TASK PROMPT. Wherever a picture appears in the listing below, leave it out and reproduce the rest exactly.

===== SUPPLIED INFORMATION

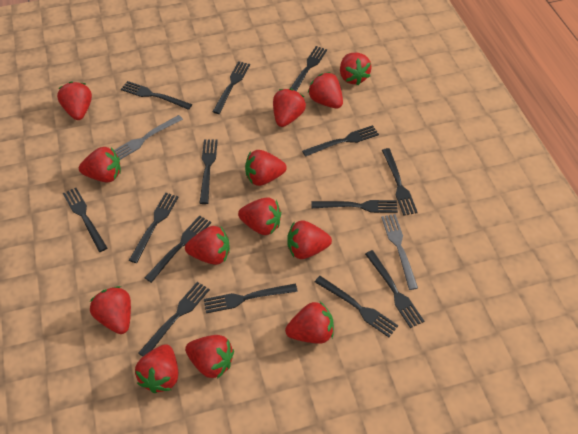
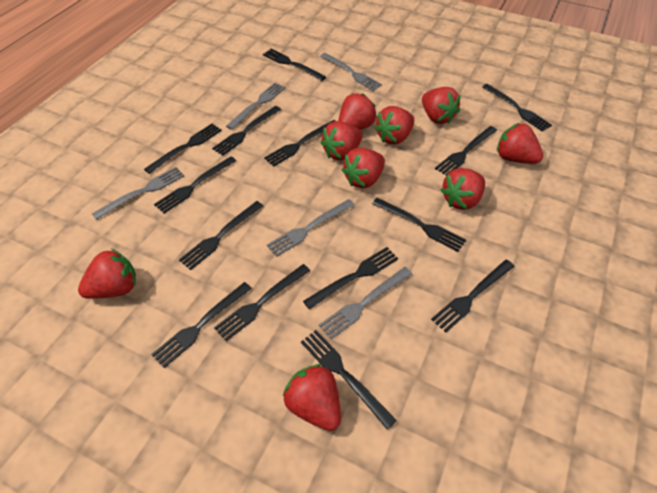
grey fork: 2 -> 5
red strawberry: 13 -> 9

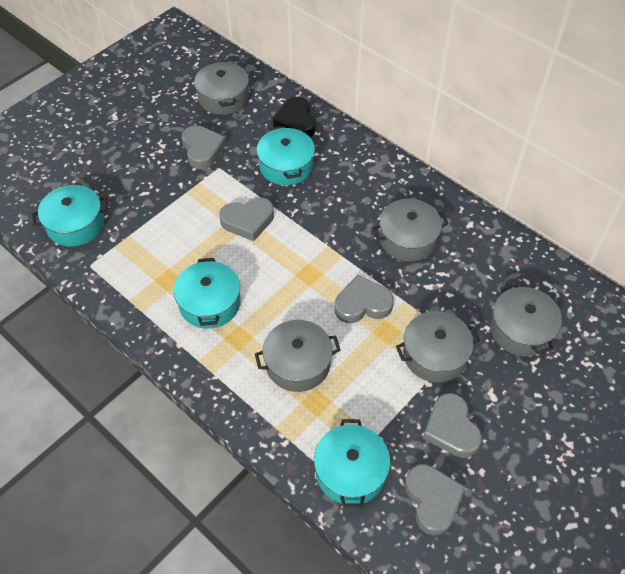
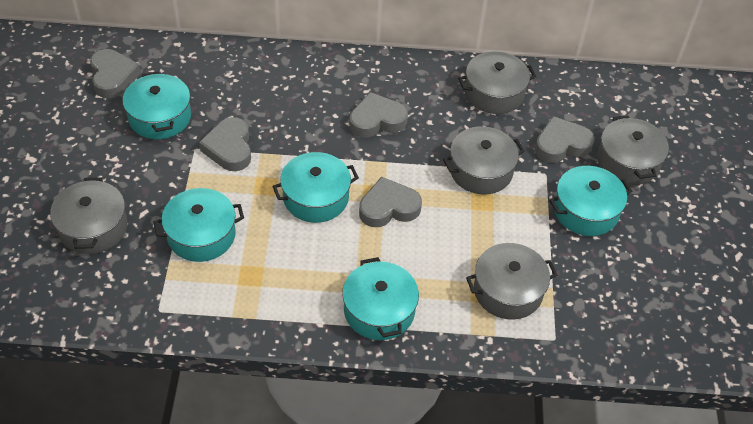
black heart: 1 -> 0
turquoise pot: 4 -> 5

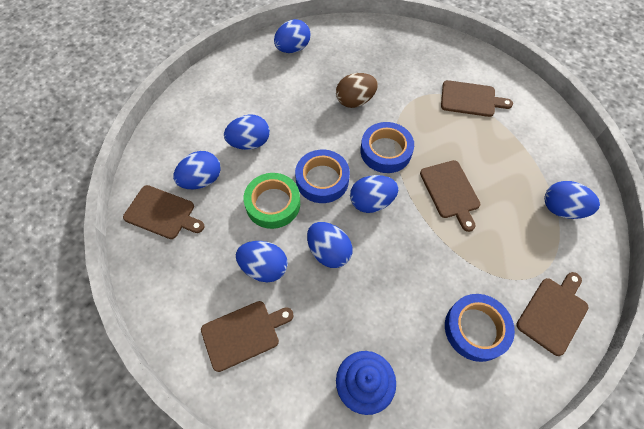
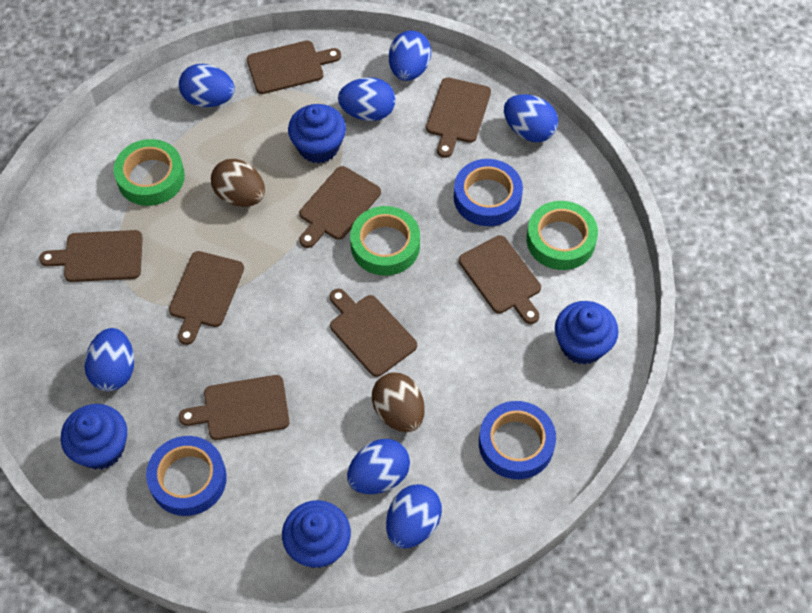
blue cupcake: 1 -> 4
brown cutting board: 5 -> 8
brown egg: 1 -> 2
green tape: 1 -> 3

==========

SOLUTION FOR THIS PROBLEM.
grey fork: 2 -> 5
red strawberry: 13 -> 9

black heart: 1 -> 0
turquoise pot: 4 -> 5

blue cupcake: 1 -> 4
brown cutting board: 5 -> 8
brown egg: 1 -> 2
green tape: 1 -> 3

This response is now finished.